═════ Recorded information ═════

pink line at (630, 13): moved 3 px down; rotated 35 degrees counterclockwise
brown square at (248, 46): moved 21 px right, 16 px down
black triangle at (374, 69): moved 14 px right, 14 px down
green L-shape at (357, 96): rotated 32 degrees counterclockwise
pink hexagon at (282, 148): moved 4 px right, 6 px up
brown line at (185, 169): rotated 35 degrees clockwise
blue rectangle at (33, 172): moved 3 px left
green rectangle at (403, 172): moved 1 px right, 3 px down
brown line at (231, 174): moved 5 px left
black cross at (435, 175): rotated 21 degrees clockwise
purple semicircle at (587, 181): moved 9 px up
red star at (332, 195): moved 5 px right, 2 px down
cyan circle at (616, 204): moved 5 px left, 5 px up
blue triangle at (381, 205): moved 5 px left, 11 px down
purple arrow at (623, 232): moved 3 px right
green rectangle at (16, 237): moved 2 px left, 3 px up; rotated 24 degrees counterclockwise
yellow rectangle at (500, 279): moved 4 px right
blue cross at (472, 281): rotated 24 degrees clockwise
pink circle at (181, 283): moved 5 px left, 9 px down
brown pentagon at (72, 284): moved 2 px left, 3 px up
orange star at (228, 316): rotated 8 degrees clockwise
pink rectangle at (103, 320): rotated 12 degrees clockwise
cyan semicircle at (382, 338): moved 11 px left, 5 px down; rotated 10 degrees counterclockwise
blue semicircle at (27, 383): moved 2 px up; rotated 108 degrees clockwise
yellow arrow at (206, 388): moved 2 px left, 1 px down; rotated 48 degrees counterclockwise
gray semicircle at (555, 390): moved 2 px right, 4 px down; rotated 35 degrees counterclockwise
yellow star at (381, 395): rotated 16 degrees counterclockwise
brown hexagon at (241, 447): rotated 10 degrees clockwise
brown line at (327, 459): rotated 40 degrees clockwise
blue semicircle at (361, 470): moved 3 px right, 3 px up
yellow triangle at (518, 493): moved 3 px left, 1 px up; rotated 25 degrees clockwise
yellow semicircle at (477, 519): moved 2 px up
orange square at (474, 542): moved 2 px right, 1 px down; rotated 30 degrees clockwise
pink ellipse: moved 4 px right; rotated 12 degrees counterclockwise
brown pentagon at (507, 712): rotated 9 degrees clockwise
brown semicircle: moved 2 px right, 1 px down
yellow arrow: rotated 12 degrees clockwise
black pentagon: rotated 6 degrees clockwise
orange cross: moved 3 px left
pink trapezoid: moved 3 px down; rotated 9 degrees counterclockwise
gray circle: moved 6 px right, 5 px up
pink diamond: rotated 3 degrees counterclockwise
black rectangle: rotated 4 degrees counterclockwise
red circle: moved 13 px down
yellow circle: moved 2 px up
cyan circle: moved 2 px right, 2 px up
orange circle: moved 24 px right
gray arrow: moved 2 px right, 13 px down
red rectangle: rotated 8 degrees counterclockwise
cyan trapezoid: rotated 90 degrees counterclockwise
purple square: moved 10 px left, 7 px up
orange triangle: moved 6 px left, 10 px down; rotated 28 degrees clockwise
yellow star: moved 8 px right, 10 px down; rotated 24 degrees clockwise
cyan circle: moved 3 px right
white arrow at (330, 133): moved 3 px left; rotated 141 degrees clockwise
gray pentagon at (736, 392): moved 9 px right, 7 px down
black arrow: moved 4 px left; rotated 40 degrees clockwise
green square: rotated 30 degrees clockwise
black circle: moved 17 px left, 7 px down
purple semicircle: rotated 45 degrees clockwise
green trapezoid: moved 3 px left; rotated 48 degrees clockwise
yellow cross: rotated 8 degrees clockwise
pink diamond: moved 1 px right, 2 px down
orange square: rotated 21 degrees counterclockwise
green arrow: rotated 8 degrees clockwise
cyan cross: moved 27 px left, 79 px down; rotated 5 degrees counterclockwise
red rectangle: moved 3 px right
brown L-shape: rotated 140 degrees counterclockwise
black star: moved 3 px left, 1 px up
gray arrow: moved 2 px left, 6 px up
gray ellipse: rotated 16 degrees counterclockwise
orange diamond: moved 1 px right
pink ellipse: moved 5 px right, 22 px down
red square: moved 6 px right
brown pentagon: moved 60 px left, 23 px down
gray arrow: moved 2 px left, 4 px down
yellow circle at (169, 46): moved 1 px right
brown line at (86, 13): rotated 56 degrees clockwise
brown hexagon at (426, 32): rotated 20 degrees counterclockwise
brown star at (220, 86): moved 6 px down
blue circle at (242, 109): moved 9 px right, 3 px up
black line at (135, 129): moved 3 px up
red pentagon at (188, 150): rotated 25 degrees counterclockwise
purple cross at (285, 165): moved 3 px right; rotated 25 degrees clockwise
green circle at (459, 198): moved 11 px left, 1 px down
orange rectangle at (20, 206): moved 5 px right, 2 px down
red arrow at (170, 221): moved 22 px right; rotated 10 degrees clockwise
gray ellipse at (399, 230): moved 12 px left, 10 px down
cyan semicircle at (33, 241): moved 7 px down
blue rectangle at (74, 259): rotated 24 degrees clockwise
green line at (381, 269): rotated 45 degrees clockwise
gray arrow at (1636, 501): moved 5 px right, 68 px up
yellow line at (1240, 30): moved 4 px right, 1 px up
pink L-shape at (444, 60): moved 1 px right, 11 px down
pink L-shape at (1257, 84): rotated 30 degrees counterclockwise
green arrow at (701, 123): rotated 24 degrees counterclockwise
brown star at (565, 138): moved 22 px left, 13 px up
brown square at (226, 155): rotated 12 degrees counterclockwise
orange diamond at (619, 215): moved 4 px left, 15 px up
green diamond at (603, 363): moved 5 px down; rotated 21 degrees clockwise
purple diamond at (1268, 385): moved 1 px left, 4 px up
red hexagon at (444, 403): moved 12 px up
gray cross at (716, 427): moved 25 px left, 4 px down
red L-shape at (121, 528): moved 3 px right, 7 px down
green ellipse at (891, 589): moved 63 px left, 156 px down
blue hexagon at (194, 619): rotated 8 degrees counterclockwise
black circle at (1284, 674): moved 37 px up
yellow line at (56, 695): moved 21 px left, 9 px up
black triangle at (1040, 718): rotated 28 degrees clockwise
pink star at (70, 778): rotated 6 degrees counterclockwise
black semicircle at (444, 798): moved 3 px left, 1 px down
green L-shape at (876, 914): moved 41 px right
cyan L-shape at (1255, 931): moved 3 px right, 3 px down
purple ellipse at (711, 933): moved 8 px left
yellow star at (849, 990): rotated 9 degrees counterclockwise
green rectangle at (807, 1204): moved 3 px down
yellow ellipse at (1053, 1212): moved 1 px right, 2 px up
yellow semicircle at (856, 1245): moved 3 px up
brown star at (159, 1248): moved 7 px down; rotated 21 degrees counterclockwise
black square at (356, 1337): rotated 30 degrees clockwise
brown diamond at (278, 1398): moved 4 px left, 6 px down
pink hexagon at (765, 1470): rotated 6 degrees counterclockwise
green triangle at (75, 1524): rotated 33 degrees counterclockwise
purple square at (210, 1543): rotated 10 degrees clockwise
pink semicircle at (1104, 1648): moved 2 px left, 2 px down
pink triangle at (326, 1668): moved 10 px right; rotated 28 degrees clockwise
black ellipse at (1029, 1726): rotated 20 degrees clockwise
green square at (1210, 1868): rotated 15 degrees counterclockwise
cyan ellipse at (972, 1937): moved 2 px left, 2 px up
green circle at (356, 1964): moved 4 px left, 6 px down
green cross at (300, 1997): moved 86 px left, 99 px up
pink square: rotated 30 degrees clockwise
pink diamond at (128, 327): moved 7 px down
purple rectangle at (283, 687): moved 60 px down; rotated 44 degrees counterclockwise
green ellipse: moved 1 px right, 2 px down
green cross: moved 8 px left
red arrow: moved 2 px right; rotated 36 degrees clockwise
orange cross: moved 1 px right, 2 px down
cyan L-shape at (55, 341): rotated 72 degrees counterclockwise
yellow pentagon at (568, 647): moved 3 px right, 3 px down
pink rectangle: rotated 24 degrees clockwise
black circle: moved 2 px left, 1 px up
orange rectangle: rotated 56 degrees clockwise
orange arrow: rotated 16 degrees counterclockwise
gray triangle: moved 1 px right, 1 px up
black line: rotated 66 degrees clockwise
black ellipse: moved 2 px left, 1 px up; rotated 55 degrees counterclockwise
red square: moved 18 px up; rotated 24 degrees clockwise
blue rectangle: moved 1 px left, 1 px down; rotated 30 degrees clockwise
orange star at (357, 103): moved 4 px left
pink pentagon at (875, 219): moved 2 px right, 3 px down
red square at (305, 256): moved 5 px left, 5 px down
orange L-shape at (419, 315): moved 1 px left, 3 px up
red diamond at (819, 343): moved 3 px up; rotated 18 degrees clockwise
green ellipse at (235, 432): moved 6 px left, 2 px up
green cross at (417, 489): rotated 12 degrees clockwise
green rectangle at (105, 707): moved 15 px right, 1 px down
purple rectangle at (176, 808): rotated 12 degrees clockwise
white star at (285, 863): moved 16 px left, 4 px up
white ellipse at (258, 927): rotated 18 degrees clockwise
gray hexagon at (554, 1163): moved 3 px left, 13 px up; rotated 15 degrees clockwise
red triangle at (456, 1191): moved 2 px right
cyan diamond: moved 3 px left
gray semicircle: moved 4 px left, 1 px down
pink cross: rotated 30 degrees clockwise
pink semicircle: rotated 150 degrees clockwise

═════

> [Problem to work on]: Edit the data from the start up to and including the line with "black pentagon: rotated 6 degrees clockwise", replacing "counterclockwise" with "anticlockwise" and leaving everything else unchanged.

> [Output for this task]:
pink line at (630, 13): moved 3 px down; rotated 35 degrees anticlockwise
brown square at (248, 46): moved 21 px right, 16 px down
black triangle at (374, 69): moved 14 px right, 14 px down
green L-shape at (357, 96): rotated 32 degrees anticlockwise
pink hexagon at (282, 148): moved 4 px right, 6 px up
brown line at (185, 169): rotated 35 degrees clockwise
blue rectangle at (33, 172): moved 3 px left
green rectangle at (403, 172): moved 1 px right, 3 px down
brown line at (231, 174): moved 5 px left
black cross at (435, 175): rotated 21 degrees clockwise
purple semicircle at (587, 181): moved 9 px up
red star at (332, 195): moved 5 px right, 2 px down
cyan circle at (616, 204): moved 5 px left, 5 px up
blue triangle at (381, 205): moved 5 px left, 11 px down
purple arrow at (623, 232): moved 3 px right
green rectangle at (16, 237): moved 2 px left, 3 px up; rotated 24 degrees anticlockwise
yellow rectangle at (500, 279): moved 4 px right
blue cross at (472, 281): rotated 24 degrees clockwise
pink circle at (181, 283): moved 5 px left, 9 px down
brown pentagon at (72, 284): moved 2 px left, 3 px up
orange star at (228, 316): rotated 8 degrees clockwise
pink rectangle at (103, 320): rotated 12 degrees clockwise
cyan semicircle at (382, 338): moved 11 px left, 5 px down; rotated 10 degrees anticlockwise
blue semicircle at (27, 383): moved 2 px up; rotated 108 degrees clockwise
yellow arrow at (206, 388): moved 2 px left, 1 px down; rotated 48 degrees anticlockwise
gray semicircle at (555, 390): moved 2 px right, 4 px down; rotated 35 degrees anticlockwise
yellow star at (381, 395): rotated 16 degrees anticlockwise
brown hexagon at (241, 447): rotated 10 degrees clockwise
brown line at (327, 459): rotated 40 degrees clockwise
blue semicircle at (361, 470): moved 3 px right, 3 px up
yellow triangle at (518, 493): moved 3 px left, 1 px up; rotated 25 degrees clockwise
yellow semicircle at (477, 519): moved 2 px up
orange square at (474, 542): moved 2 px right, 1 px down; rotated 30 degrees clockwise
pink ellipse: moved 4 px right; rotated 12 degrees anticlockwise
brown pentagon at (507, 712): rotated 9 degrees clockwise
brown semicircle: moved 2 px right, 1 px down
yellow arrow: rotated 12 degrees clockwise
black pentagon: rotated 6 degrees clockwise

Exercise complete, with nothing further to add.